_ACTIVITY_
Scan the data below for lines holding the word "pink", and copy each line found.

_INFORMATION GIVEN_

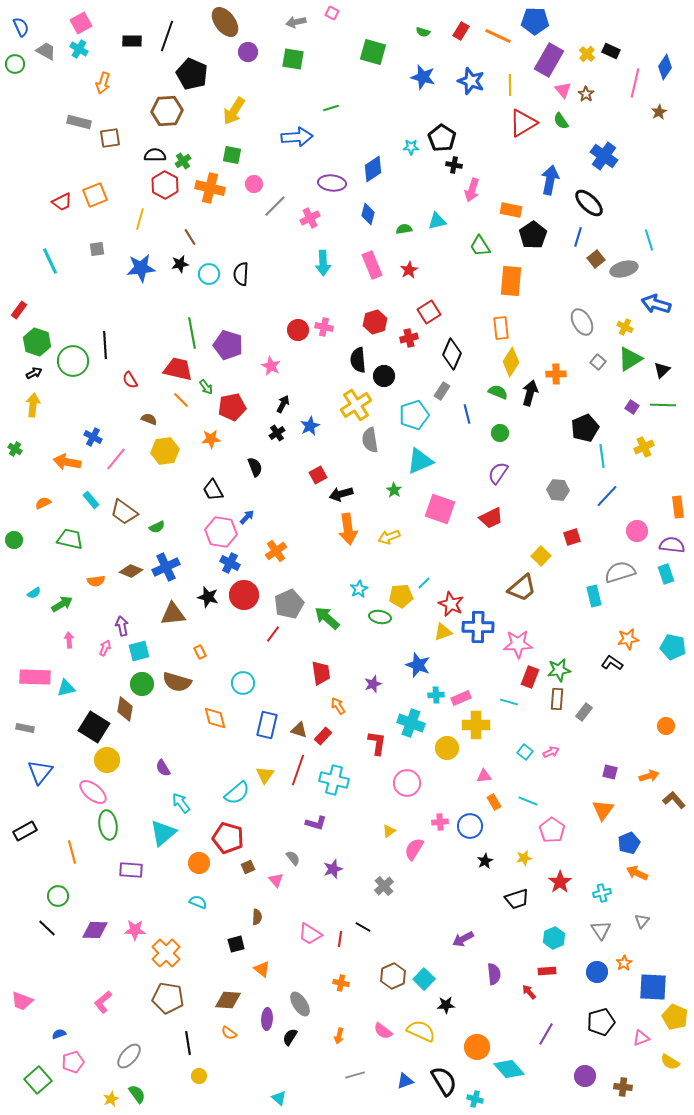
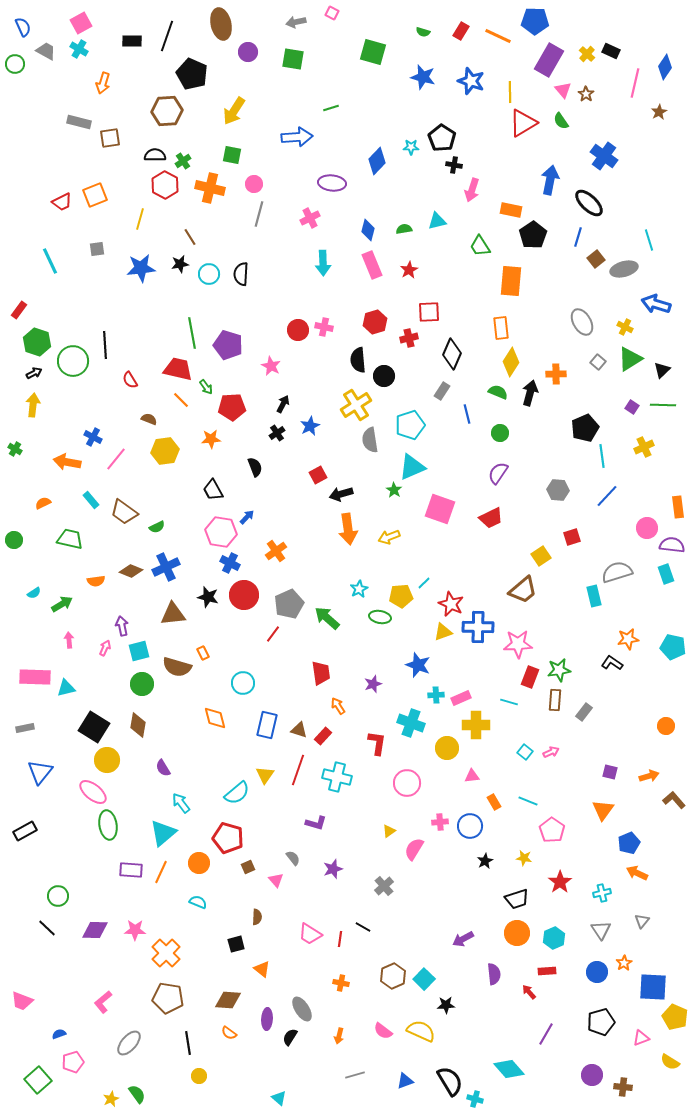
brown ellipse at (225, 22): moved 4 px left, 2 px down; rotated 24 degrees clockwise
blue semicircle at (21, 27): moved 2 px right
yellow line at (510, 85): moved 7 px down
blue diamond at (373, 169): moved 4 px right, 8 px up; rotated 12 degrees counterclockwise
gray line at (275, 206): moved 16 px left, 8 px down; rotated 30 degrees counterclockwise
blue diamond at (368, 214): moved 16 px down
red square at (429, 312): rotated 30 degrees clockwise
red pentagon at (232, 407): rotated 8 degrees clockwise
cyan pentagon at (414, 415): moved 4 px left, 10 px down
cyan triangle at (420, 461): moved 8 px left, 6 px down
pink circle at (637, 531): moved 10 px right, 3 px up
yellow square at (541, 556): rotated 12 degrees clockwise
gray semicircle at (620, 572): moved 3 px left
brown trapezoid at (522, 588): moved 1 px right, 2 px down
orange rectangle at (200, 652): moved 3 px right, 1 px down
brown semicircle at (177, 682): moved 15 px up
brown rectangle at (557, 699): moved 2 px left, 1 px down
brown diamond at (125, 709): moved 13 px right, 16 px down
gray rectangle at (25, 728): rotated 24 degrees counterclockwise
pink triangle at (484, 776): moved 12 px left
cyan cross at (334, 780): moved 3 px right, 3 px up
orange line at (72, 852): moved 89 px right, 20 px down; rotated 40 degrees clockwise
yellow star at (524, 858): rotated 21 degrees clockwise
gray ellipse at (300, 1004): moved 2 px right, 5 px down
orange circle at (477, 1047): moved 40 px right, 114 px up
gray ellipse at (129, 1056): moved 13 px up
purple circle at (585, 1076): moved 7 px right, 1 px up
black semicircle at (444, 1081): moved 6 px right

_SOLUTION_
pink circle at (637, 531): moved 10 px right, 3 px up
pink triangle at (484, 776): moved 12 px left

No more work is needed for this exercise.